* **What this task involves**: In the material below, print every line exactly and omit the pictures.

* **Record extracts**:
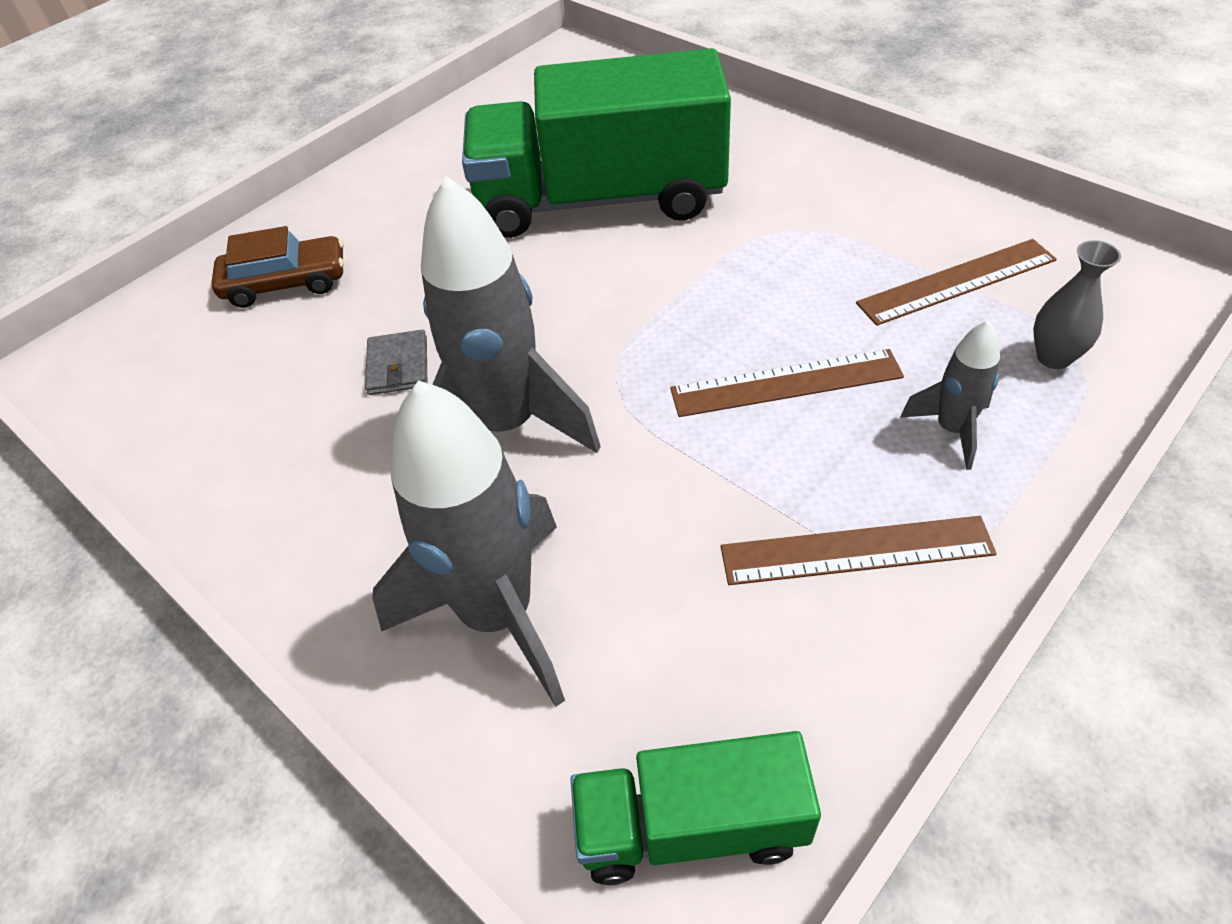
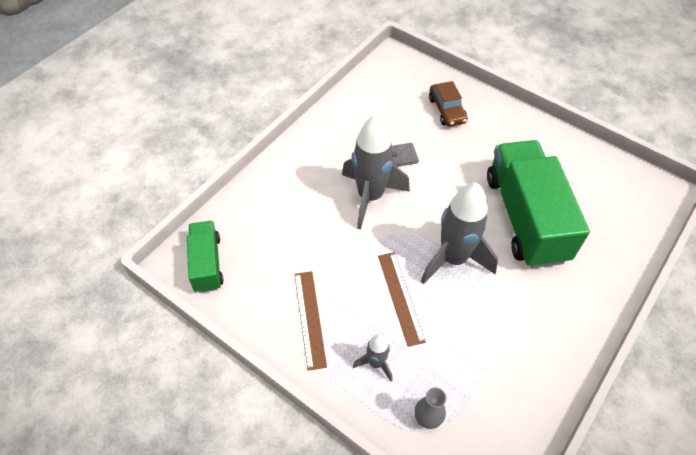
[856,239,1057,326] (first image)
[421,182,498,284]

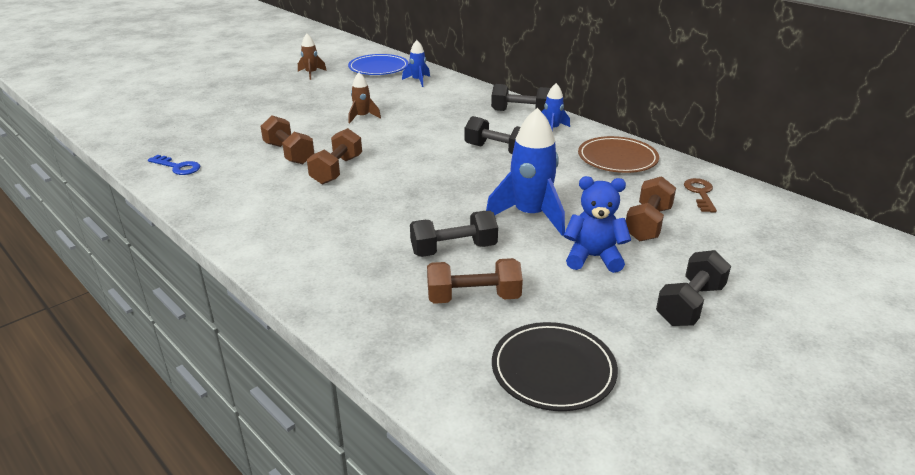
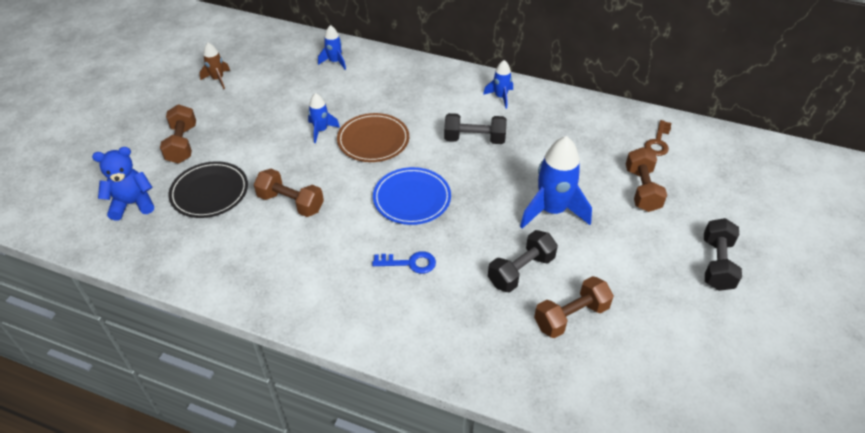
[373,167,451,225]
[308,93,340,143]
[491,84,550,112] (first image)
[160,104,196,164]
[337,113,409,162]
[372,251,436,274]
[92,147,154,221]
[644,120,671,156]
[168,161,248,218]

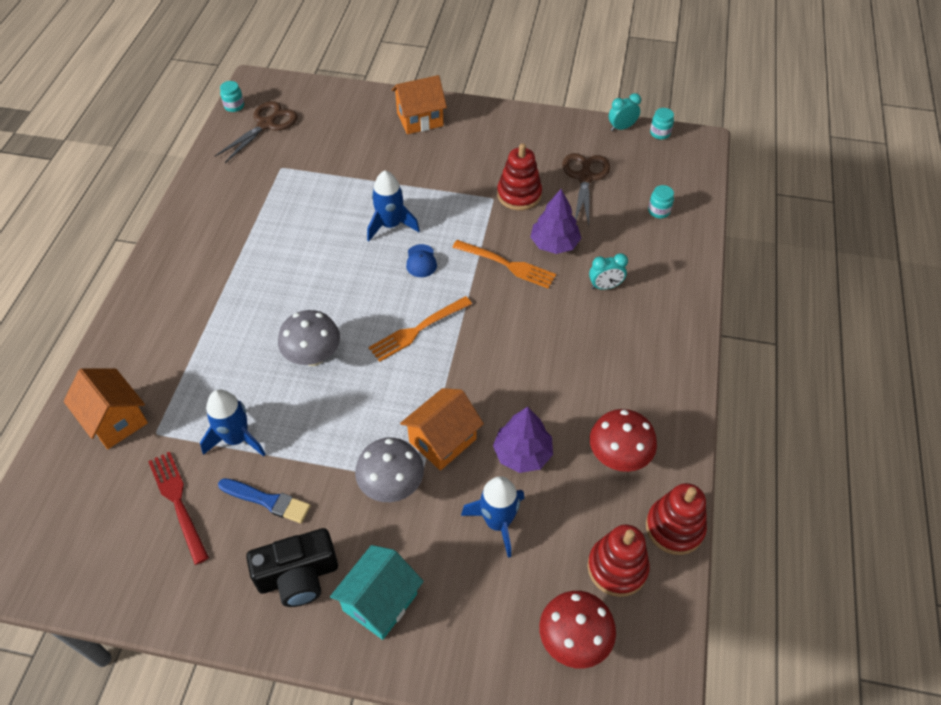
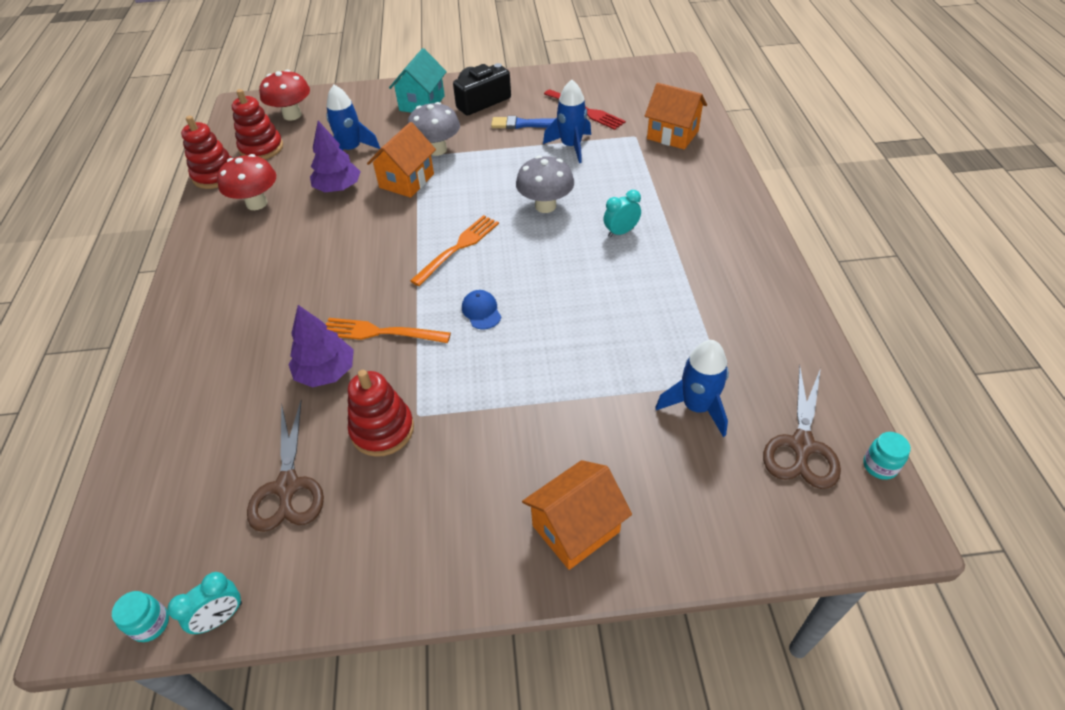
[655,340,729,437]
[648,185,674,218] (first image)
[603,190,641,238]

* **Solution to the problem**:
[856,239,1057,326] (first image)
[421,182,498,284]

[373,167,451,225]
[308,93,340,143]
[491,84,550,112] (first image)
[160,104,196,164]
[337,113,409,162]
[372,251,436,274]
[92,147,154,221]
[644,120,671,156]
[168,161,248,218]

[655,340,729,437]
[648,185,674,218] (first image)
[603,190,641,238]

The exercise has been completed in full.